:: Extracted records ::
____

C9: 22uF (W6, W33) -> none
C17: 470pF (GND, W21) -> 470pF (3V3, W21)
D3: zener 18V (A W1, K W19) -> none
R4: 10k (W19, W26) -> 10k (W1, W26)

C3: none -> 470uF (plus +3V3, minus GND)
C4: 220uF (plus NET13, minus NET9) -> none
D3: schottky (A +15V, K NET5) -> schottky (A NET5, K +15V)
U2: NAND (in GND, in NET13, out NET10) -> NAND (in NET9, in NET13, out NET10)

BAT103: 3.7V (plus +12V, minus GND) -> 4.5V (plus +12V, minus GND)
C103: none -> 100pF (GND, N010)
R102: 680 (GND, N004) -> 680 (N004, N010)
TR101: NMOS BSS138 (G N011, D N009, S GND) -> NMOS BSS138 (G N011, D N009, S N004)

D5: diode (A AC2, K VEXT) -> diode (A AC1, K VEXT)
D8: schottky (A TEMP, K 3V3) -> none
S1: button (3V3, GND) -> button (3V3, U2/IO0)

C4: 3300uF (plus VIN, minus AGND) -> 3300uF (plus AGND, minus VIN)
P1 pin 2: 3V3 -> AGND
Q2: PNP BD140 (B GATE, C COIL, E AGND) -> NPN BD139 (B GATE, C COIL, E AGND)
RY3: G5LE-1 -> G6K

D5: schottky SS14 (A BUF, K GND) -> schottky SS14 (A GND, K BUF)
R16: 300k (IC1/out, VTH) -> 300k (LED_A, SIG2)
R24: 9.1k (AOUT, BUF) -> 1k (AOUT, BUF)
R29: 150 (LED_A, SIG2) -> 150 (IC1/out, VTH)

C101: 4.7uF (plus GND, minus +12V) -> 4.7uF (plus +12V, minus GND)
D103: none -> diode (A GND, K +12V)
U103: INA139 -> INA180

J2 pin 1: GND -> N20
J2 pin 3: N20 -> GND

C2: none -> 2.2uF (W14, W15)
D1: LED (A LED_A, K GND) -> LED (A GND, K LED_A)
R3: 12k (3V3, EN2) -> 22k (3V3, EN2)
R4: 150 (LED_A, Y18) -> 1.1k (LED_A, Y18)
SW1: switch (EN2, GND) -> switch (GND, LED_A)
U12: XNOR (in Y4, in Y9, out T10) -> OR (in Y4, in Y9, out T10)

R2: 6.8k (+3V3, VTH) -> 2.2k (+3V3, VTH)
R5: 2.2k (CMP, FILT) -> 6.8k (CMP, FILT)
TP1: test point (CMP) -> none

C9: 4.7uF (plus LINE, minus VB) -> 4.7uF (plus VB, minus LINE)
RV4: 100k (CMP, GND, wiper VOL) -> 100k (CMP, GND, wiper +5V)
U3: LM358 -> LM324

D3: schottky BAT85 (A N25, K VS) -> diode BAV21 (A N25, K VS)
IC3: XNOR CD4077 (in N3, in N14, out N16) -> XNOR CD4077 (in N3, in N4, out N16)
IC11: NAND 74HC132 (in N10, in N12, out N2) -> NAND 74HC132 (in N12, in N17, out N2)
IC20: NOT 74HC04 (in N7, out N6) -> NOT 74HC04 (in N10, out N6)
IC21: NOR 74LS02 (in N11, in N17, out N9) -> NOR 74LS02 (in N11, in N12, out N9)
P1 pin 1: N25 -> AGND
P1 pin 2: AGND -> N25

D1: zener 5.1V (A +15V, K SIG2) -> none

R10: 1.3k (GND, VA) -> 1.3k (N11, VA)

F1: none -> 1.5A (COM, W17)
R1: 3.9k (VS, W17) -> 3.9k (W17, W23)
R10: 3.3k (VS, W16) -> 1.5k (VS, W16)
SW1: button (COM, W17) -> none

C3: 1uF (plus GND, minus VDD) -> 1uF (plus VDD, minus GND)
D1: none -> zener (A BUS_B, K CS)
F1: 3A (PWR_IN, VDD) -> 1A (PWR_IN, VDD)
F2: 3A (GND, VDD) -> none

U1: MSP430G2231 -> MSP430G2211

____

:: Exercise prompt ::
Copy every line of the records above, starting with the first, up to and including the line containing "R102: 680 (GND, N004) -> 680 (N004, N010)".

:: Output for this exercise ::
C9: 22uF (W6, W33) -> none
C17: 470pF (GND, W21) -> 470pF (3V3, W21)
D3: zener 18V (A W1, K W19) -> none
R4: 10k (W19, W26) -> 10k (W1, W26)

C3: none -> 470uF (plus +3V3, minus GND)
C4: 220uF (plus NET13, minus NET9) -> none
D3: schottky (A +15V, K NET5) -> schottky (A NET5, K +15V)
U2: NAND (in GND, in NET13, out NET10) -> NAND (in NET9, in NET13, out NET10)

BAT103: 3.7V (plus +12V, minus GND) -> 4.5V (plus +12V, minus GND)
C103: none -> 100pF (GND, N010)
R102: 680 (GND, N004) -> 680 (N004, N010)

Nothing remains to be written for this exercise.